Stored items

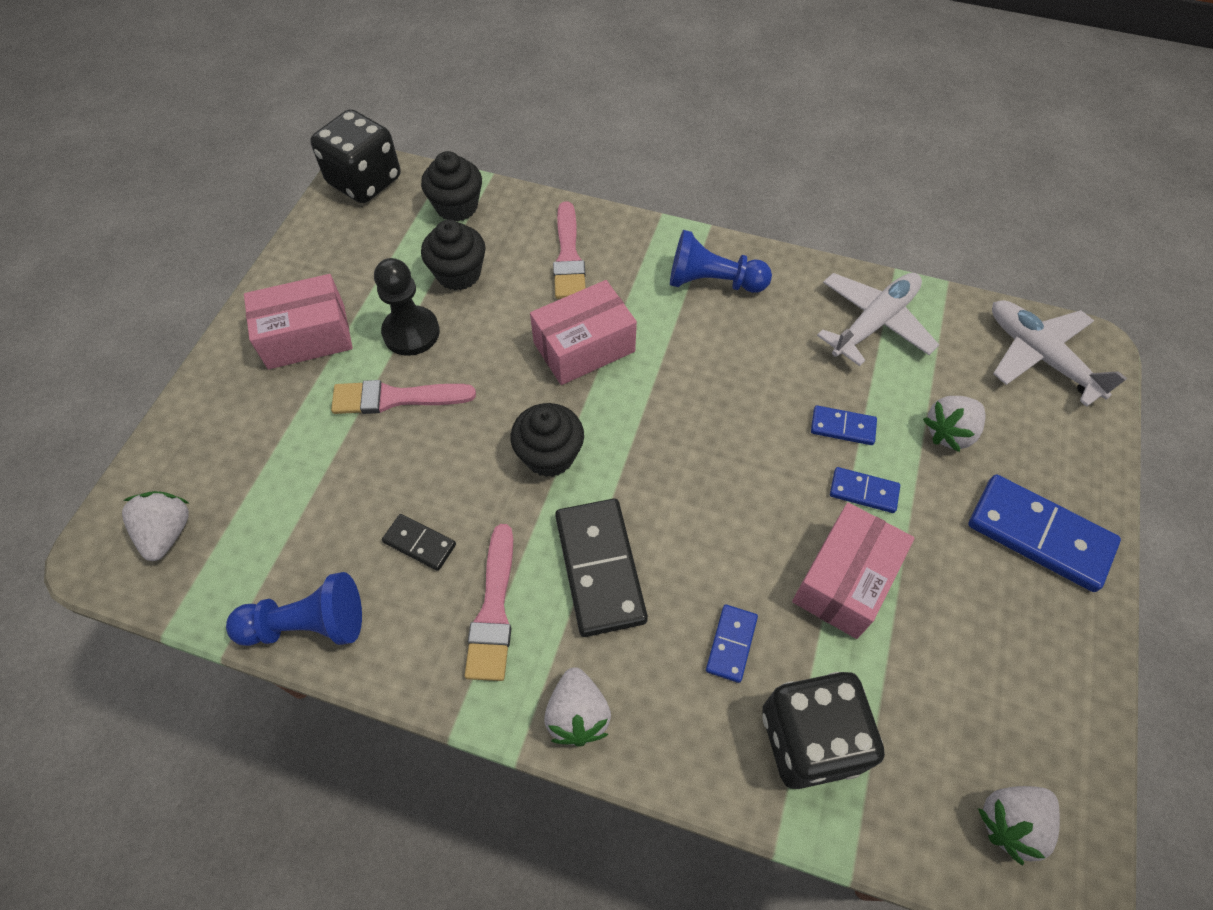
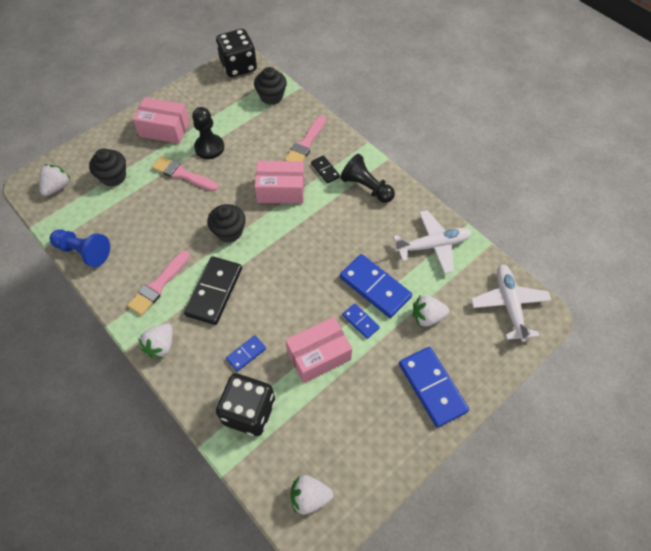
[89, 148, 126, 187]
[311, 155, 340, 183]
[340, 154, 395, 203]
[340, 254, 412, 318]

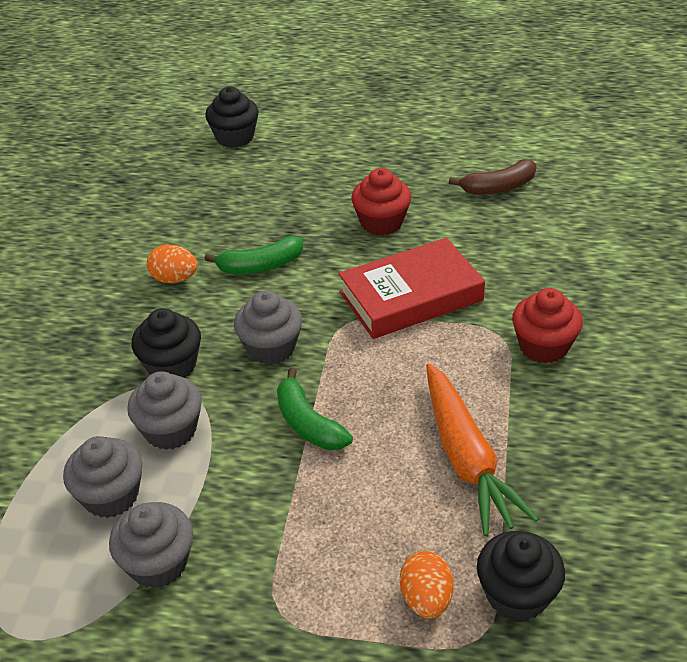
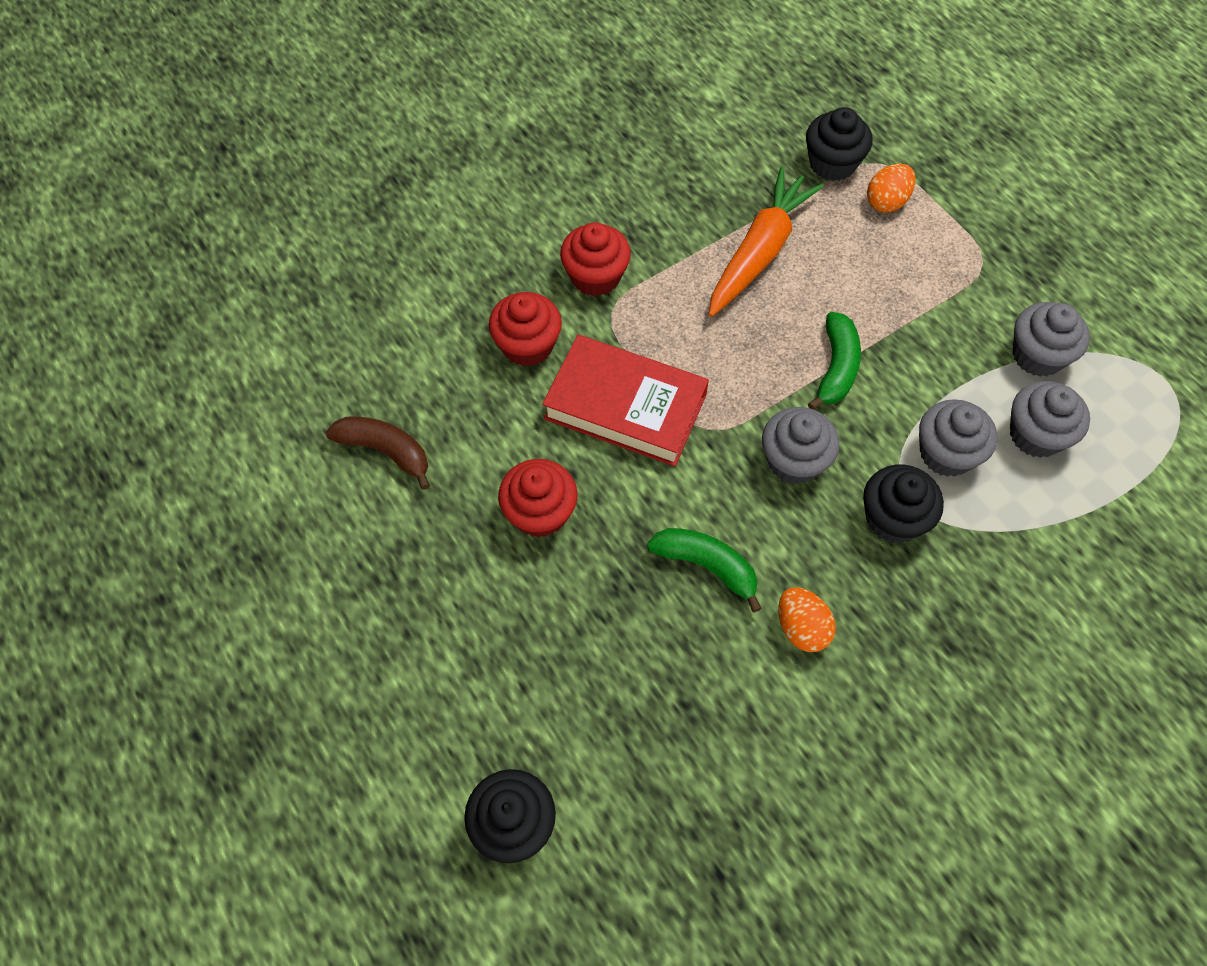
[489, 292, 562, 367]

(Work to complete): Restate every line of the data above word for word, with the images removed.

(Completed task):
[89, 148, 126, 187]
[311, 155, 340, 183]
[340, 154, 395, 203]
[340, 254, 412, 318]

[489, 292, 562, 367]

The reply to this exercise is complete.